**TASK INSTRUCTIONS**
Working through the lines below, return each one that holds "rosa".

Saved data entries
_ _ _ _

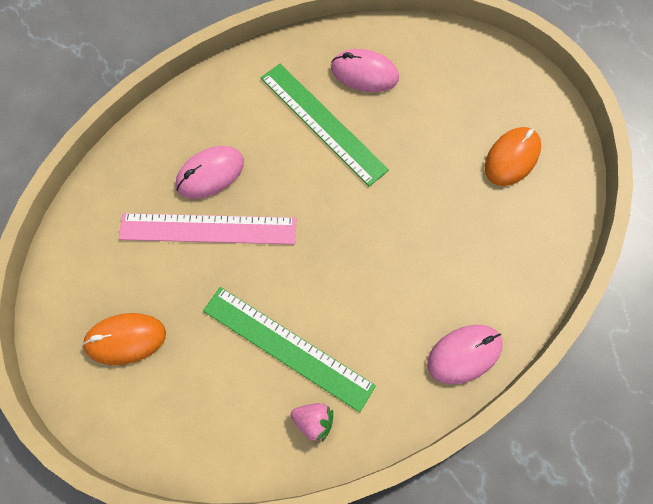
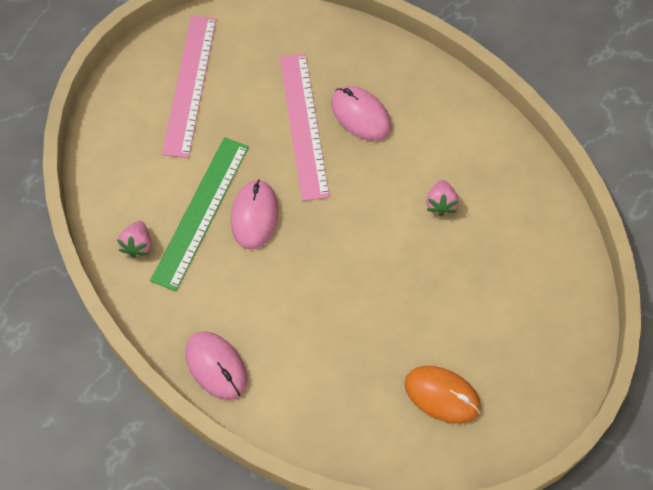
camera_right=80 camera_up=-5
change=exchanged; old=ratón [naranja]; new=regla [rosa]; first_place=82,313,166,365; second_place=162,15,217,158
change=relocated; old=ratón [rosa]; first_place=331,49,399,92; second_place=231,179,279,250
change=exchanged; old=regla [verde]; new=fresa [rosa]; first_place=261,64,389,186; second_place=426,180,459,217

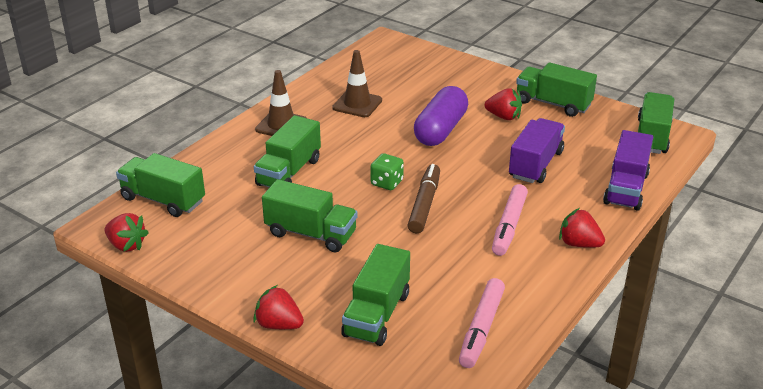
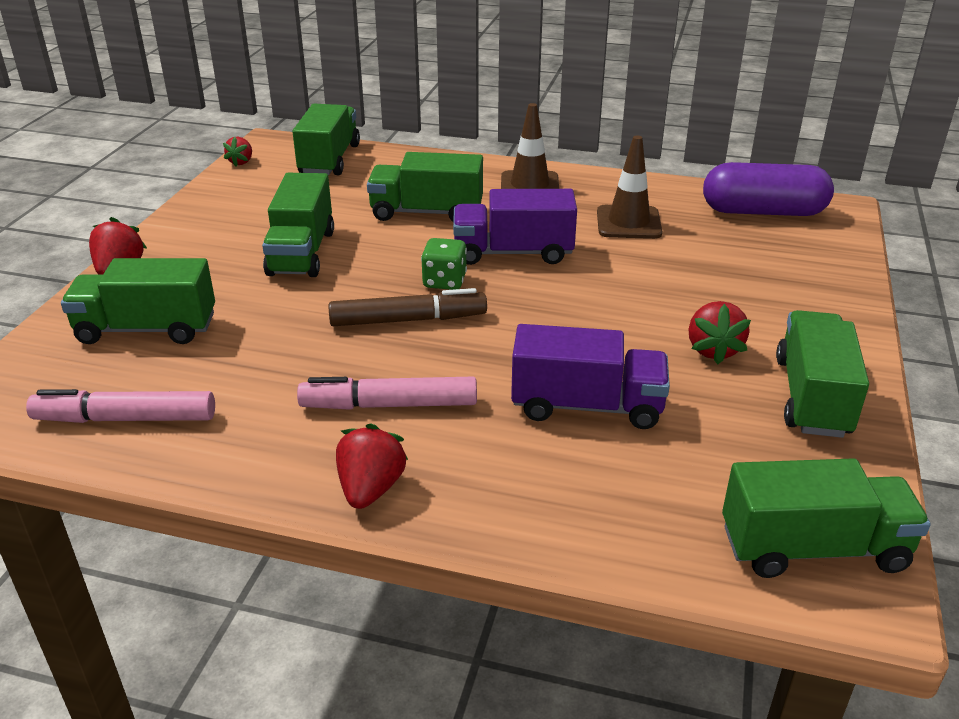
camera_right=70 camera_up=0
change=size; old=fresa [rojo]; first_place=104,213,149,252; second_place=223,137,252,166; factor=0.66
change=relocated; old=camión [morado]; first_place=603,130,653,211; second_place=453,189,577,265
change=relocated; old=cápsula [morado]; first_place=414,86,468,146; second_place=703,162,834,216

_ _ _ _

**ANSWER TO THIS PROBLEM**
change=exchanged; old=ratón [naranja]; new=regla [rosa]; first_place=82,313,166,365; second_place=162,15,217,158
change=relocated; old=ratón [rosa]; first_place=331,49,399,92; second_place=231,179,279,250
change=exchanged; old=regla [verde]; new=fresa [rosa]; first_place=261,64,389,186; second_place=426,180,459,217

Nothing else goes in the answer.